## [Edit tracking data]
=-=-=

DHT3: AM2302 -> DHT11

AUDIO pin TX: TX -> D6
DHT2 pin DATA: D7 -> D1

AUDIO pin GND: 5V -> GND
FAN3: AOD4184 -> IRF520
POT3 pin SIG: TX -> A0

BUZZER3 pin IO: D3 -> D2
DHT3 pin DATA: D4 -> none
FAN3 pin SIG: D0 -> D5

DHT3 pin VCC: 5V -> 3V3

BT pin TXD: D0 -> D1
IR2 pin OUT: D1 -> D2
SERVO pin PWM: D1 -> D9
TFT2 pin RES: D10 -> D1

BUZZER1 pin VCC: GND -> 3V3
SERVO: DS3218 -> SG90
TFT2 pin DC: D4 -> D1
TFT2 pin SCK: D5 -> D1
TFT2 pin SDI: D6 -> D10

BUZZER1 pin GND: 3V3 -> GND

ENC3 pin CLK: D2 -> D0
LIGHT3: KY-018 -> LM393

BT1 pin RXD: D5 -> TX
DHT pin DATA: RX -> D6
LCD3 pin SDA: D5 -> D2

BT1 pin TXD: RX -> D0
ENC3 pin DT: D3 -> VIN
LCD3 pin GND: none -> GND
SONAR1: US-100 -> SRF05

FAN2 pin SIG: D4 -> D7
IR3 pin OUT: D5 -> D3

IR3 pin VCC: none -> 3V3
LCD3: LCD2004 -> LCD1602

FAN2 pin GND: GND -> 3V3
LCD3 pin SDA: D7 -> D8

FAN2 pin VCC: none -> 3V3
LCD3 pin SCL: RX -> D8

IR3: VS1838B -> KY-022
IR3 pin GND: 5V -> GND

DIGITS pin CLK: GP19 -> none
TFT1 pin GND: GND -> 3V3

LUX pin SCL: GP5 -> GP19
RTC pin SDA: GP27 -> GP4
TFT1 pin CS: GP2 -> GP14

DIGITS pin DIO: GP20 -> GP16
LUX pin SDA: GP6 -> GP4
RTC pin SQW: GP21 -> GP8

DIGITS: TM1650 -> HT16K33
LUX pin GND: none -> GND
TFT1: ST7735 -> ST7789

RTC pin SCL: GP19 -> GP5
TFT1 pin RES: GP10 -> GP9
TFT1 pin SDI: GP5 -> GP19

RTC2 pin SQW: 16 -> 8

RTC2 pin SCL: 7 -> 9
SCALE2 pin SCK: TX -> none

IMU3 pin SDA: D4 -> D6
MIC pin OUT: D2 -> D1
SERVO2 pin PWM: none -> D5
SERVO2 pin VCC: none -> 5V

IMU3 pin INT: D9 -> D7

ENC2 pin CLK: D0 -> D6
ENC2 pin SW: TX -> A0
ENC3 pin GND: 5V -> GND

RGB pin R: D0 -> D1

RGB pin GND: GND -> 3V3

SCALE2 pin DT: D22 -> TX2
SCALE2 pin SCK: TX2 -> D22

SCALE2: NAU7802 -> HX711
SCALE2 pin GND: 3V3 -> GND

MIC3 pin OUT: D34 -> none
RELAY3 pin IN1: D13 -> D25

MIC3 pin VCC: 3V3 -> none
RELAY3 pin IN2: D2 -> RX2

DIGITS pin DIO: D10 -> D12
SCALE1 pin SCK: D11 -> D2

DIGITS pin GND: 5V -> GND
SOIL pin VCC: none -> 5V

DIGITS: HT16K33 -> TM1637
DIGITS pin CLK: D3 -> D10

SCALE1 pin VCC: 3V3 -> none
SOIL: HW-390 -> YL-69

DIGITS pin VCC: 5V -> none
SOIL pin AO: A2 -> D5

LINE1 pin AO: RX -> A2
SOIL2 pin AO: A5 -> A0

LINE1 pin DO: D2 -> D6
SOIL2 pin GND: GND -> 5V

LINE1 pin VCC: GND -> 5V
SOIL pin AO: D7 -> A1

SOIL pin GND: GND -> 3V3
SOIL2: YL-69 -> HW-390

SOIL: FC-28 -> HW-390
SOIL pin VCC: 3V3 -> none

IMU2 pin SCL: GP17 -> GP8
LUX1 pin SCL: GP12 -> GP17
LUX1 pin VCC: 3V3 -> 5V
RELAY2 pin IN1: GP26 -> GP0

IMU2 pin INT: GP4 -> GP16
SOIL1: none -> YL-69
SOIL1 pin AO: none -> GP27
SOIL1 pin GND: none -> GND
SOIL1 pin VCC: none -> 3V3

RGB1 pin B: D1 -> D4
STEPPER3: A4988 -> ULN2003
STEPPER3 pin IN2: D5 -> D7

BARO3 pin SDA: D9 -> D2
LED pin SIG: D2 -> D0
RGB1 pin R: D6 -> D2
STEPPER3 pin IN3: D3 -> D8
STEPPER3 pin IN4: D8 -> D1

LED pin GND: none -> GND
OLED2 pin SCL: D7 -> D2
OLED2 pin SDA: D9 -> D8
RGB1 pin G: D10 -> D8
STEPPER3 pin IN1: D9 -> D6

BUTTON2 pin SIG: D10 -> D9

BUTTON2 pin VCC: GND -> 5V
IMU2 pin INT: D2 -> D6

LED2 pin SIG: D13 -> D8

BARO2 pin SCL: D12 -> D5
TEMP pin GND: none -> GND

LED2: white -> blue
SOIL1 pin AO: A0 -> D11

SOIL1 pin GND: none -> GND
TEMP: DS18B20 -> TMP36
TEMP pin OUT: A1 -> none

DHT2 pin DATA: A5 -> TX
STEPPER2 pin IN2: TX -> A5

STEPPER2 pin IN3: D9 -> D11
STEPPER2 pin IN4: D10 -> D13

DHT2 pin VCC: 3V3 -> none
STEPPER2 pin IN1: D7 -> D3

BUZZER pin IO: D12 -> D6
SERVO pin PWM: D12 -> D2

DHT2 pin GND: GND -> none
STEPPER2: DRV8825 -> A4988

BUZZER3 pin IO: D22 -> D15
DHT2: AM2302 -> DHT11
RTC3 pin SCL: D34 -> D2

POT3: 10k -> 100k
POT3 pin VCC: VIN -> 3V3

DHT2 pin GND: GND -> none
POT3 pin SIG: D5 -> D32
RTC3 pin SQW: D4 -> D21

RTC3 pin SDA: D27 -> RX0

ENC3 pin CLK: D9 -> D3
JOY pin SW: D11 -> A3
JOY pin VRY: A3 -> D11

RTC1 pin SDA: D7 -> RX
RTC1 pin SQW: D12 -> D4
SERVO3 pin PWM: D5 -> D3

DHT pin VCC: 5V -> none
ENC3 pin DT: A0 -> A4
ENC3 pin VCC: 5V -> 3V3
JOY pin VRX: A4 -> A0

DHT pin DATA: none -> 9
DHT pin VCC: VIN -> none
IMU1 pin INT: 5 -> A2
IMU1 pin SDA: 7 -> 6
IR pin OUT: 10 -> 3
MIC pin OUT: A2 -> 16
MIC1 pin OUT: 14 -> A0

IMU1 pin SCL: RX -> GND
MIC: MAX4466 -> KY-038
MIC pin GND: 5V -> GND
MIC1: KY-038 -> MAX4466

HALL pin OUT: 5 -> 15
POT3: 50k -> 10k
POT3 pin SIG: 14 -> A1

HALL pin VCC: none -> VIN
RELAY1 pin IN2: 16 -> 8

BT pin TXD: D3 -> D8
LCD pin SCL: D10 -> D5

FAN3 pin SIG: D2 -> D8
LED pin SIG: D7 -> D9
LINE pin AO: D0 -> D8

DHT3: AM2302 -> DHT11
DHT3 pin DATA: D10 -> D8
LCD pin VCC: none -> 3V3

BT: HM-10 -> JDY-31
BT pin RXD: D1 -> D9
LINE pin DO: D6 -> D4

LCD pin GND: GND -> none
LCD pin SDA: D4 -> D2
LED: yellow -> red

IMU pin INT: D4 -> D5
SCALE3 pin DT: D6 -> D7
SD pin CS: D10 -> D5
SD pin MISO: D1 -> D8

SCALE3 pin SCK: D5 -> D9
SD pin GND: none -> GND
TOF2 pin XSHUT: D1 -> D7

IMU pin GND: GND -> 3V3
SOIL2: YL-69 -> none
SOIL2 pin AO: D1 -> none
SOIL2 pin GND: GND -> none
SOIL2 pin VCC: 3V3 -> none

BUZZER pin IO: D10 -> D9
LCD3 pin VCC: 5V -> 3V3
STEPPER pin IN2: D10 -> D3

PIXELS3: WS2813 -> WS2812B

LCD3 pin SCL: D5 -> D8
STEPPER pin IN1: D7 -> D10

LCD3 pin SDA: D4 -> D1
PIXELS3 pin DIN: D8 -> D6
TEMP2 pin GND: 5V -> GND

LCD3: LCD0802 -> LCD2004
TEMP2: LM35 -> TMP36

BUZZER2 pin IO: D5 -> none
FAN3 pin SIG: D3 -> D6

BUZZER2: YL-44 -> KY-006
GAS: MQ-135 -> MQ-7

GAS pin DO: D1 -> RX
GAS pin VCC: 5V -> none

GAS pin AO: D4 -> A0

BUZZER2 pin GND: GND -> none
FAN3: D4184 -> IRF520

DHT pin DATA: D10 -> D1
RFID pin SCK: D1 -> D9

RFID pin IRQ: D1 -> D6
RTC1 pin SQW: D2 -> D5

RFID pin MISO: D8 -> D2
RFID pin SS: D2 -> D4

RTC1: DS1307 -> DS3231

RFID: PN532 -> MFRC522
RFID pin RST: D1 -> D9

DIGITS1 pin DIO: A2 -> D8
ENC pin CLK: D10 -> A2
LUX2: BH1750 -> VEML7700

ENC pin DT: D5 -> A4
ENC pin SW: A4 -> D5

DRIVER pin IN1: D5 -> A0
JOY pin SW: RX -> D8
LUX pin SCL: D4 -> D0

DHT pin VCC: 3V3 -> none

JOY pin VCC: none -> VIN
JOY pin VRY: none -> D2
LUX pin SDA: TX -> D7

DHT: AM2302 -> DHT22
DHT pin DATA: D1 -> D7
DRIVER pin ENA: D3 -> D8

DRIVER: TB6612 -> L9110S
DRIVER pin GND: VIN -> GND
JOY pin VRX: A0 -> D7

=-=-=

## [BRIEF]
Exact duplication is required for the lines above, from the line that contains "LCD3 pin VCC: 5V -> 3V3" to the line that contains "DHT pin DATA: D10 -> D1", inclusive; omit all others.

## [EXERCISE SOLUTION]
LCD3 pin VCC: 5V -> 3V3
STEPPER pin IN2: D10 -> D3

PIXELS3: WS2813 -> WS2812B

LCD3 pin SCL: D5 -> D8
STEPPER pin IN1: D7 -> D10

LCD3 pin SDA: D4 -> D1
PIXELS3 pin DIN: D8 -> D6
TEMP2 pin GND: 5V -> GND

LCD3: LCD0802 -> LCD2004
TEMP2: LM35 -> TMP36

BUZZER2 pin IO: D5 -> none
FAN3 pin SIG: D3 -> D6

BUZZER2: YL-44 -> KY-006
GAS: MQ-135 -> MQ-7

GAS pin DO: D1 -> RX
GAS pin VCC: 5V -> none

GAS pin AO: D4 -> A0

BUZZER2 pin GND: GND -> none
FAN3: D4184 -> IRF520

DHT pin DATA: D10 -> D1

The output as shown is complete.